Work instruction
Exclude the pictures, and otherwise reproduce the data in full.

The records

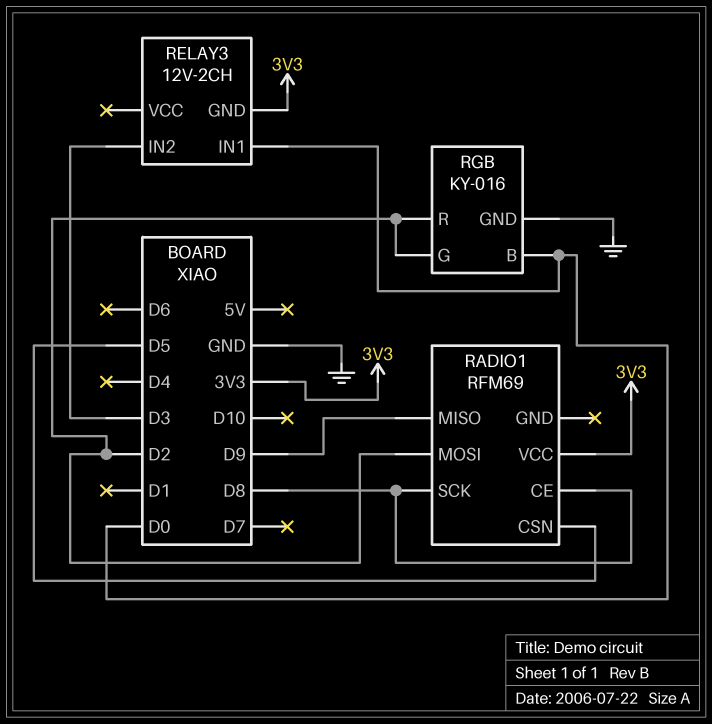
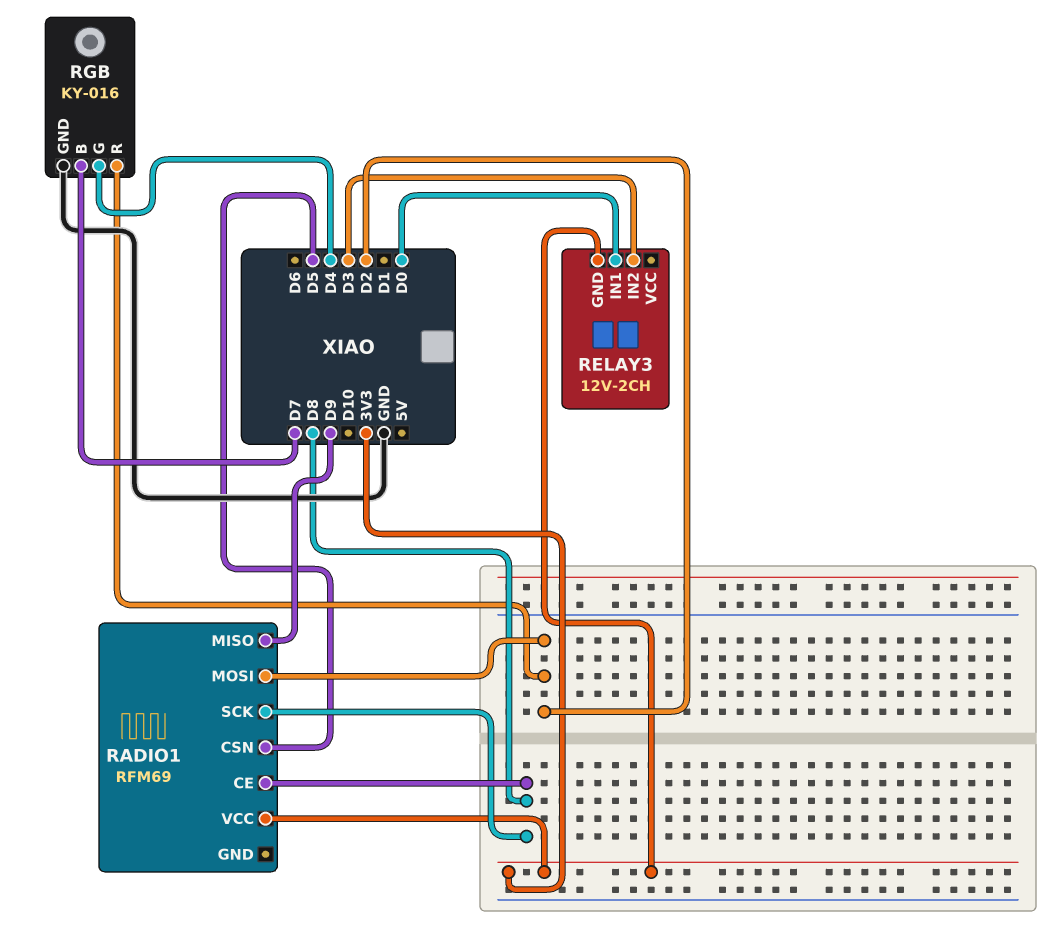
RGB pin B: D0 -> D7
RGB pin G: D2 -> D4

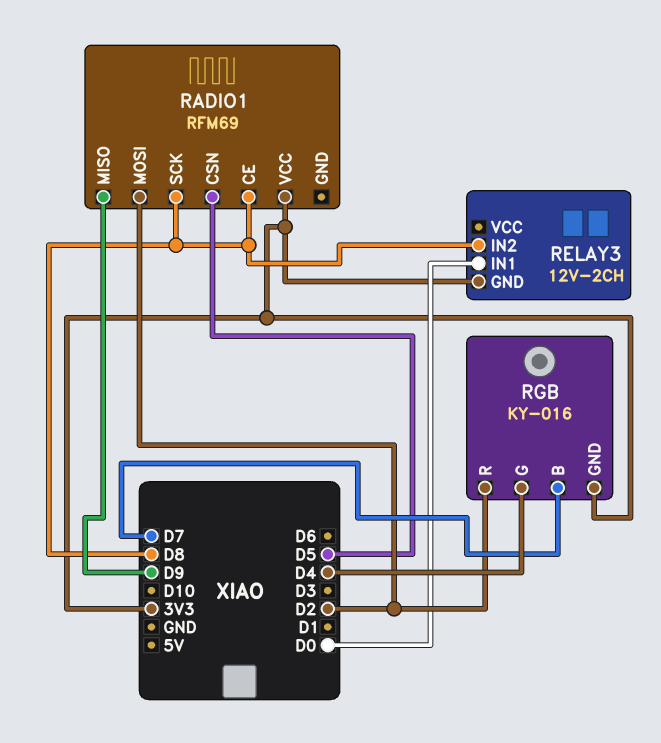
RELAY3 pin IN2: D3 -> D8
RGB pin GND: GND -> 3V3

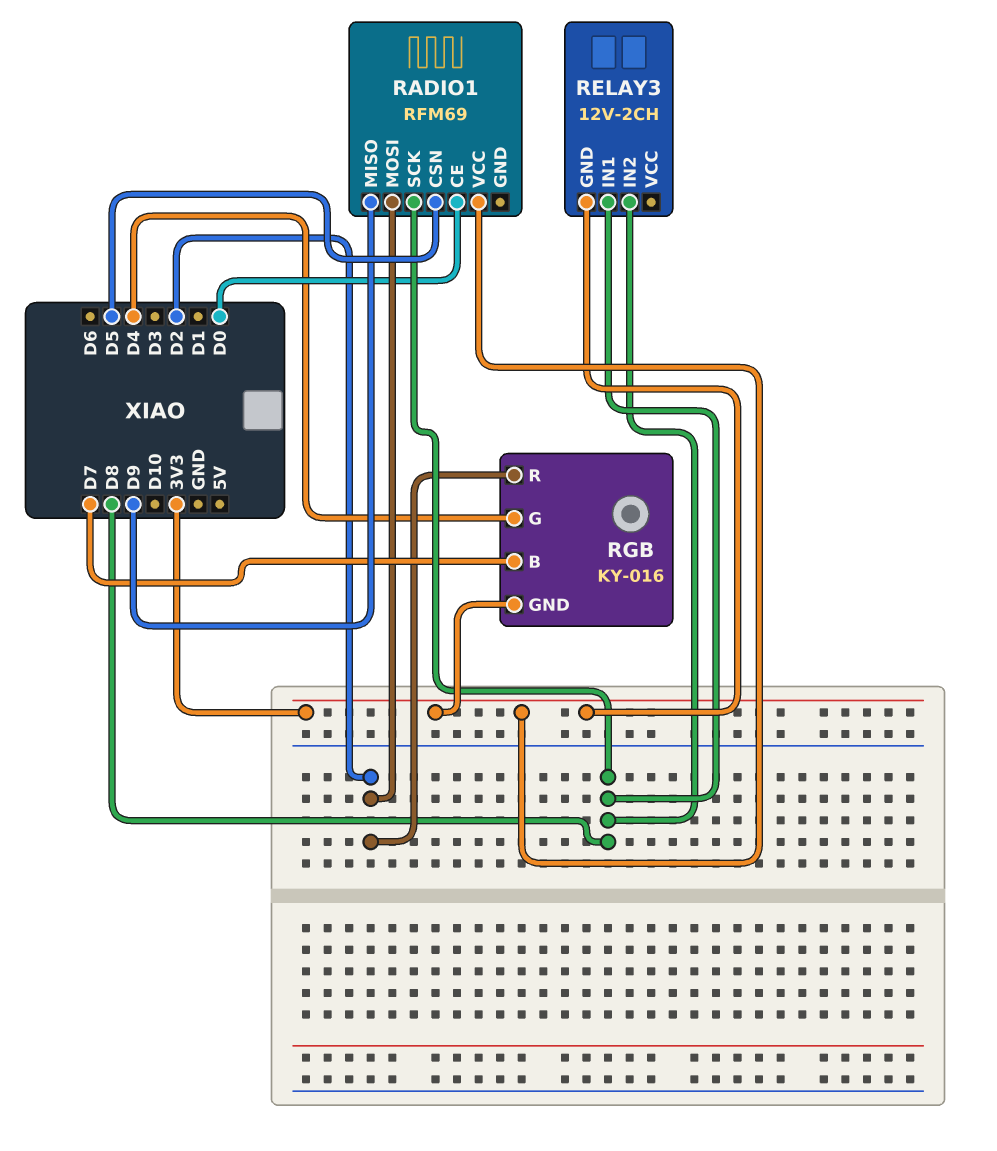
RADIO1 pin CE: D8 -> D0
RELAY3 pin IN1: D0 -> D8

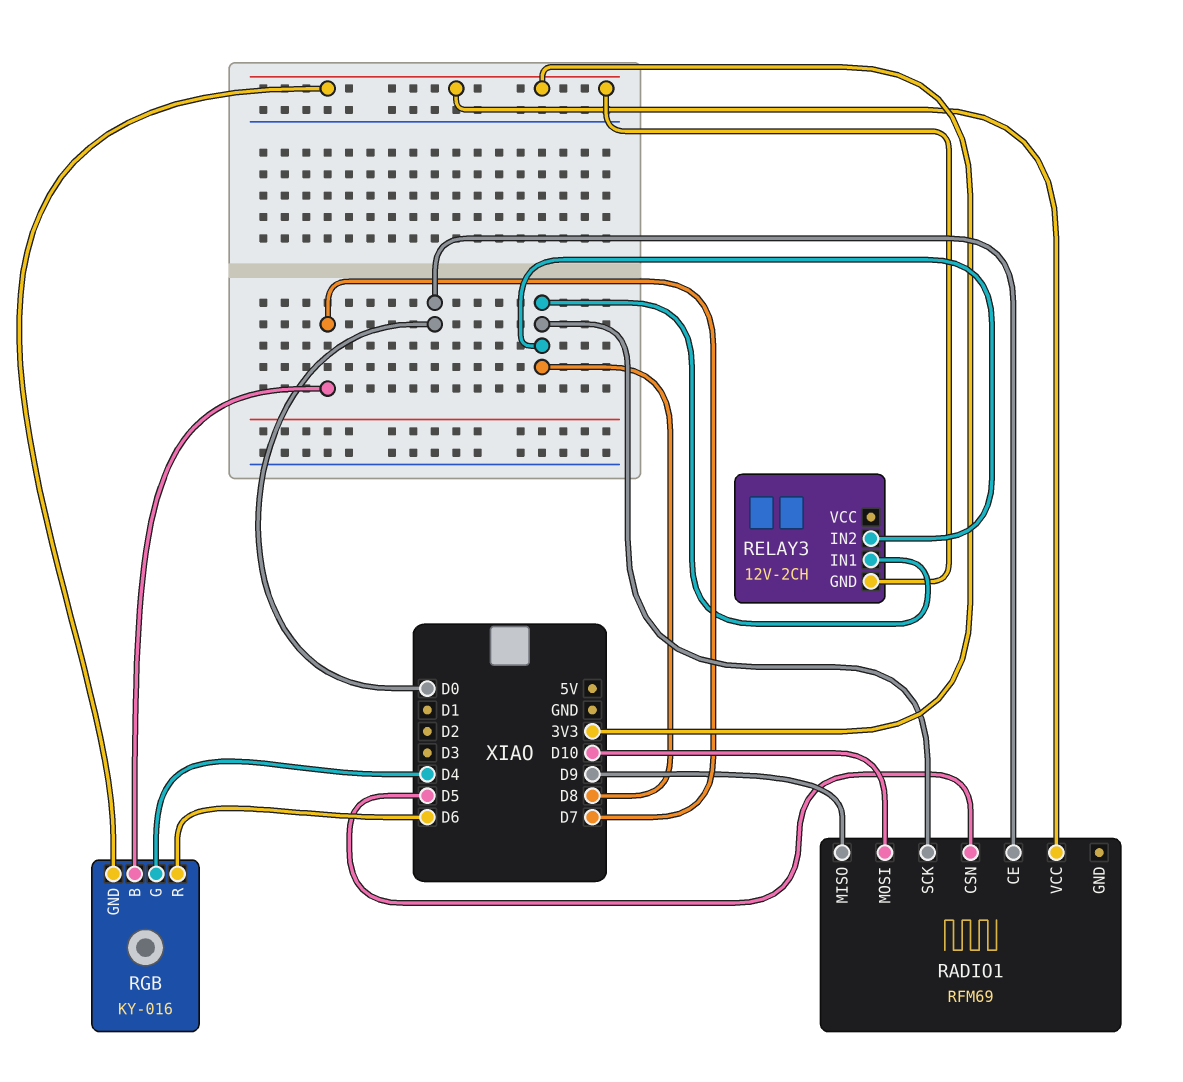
RADIO1 pin MOSI: D2 -> D10
RGB pin R: D2 -> D6

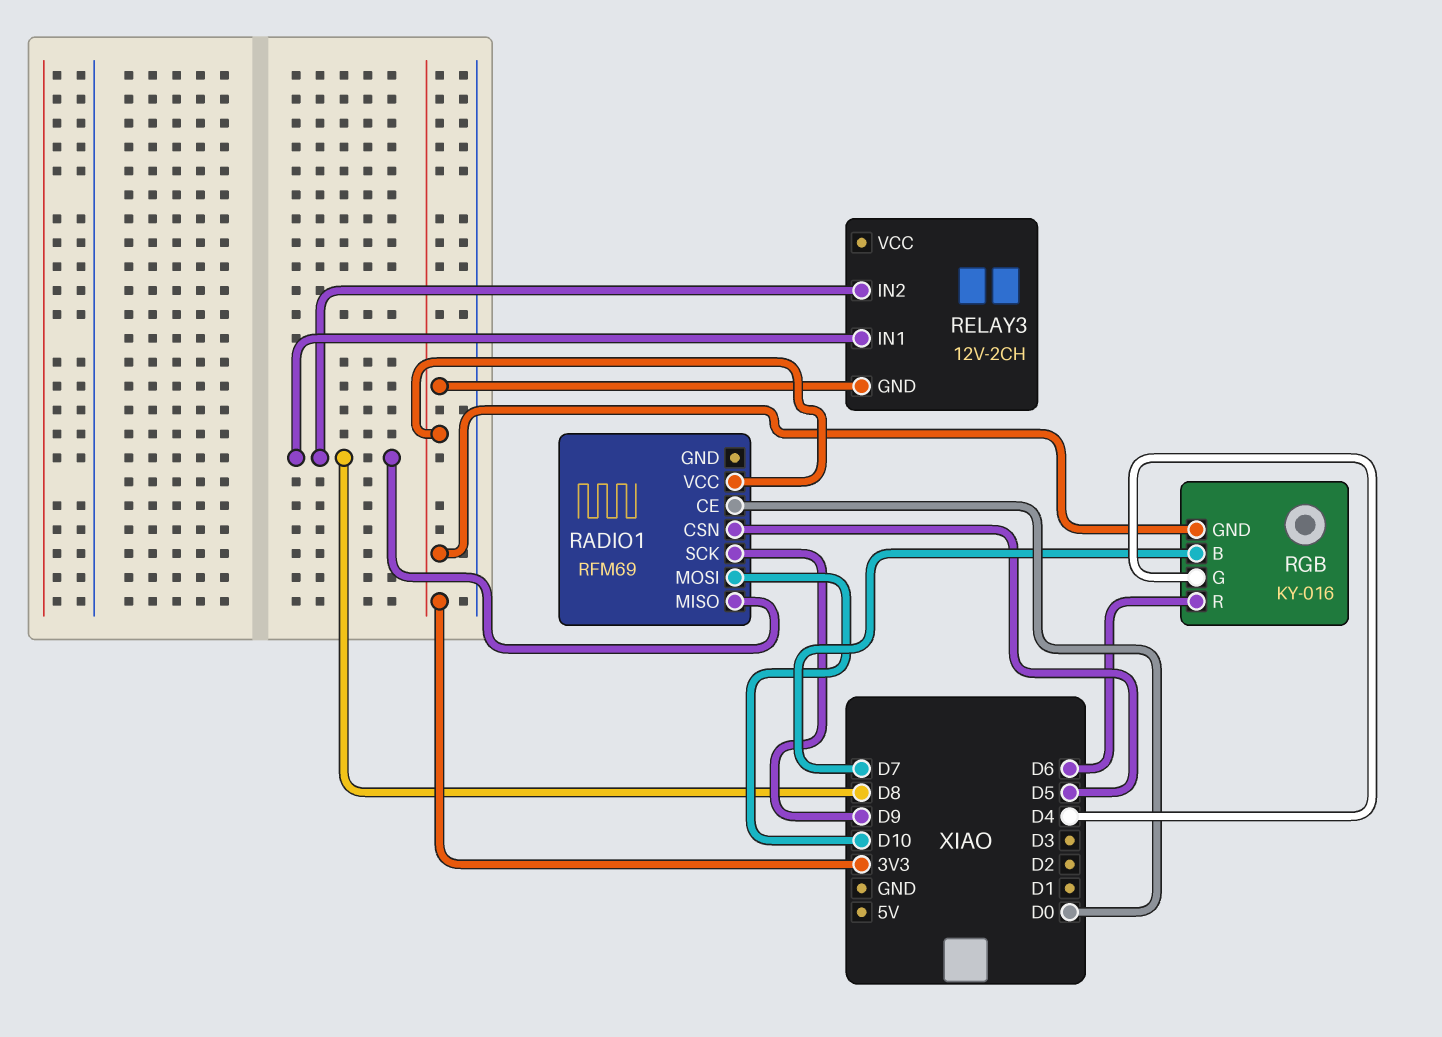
RADIO1 pin MISO: D9 -> D8
RADIO1 pin SCK: D8 -> D9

Solution to this problem
RGB pin B: D0 -> D7
RGB pin G: D2 -> D4

RELAY3 pin IN2: D3 -> D8
RGB pin GND: GND -> 3V3

RADIO1 pin CE: D8 -> D0
RELAY3 pin IN1: D0 -> D8

RADIO1 pin MOSI: D2 -> D10
RGB pin R: D2 -> D6

RADIO1 pin MISO: D9 -> D8
RADIO1 pin SCK: D8 -> D9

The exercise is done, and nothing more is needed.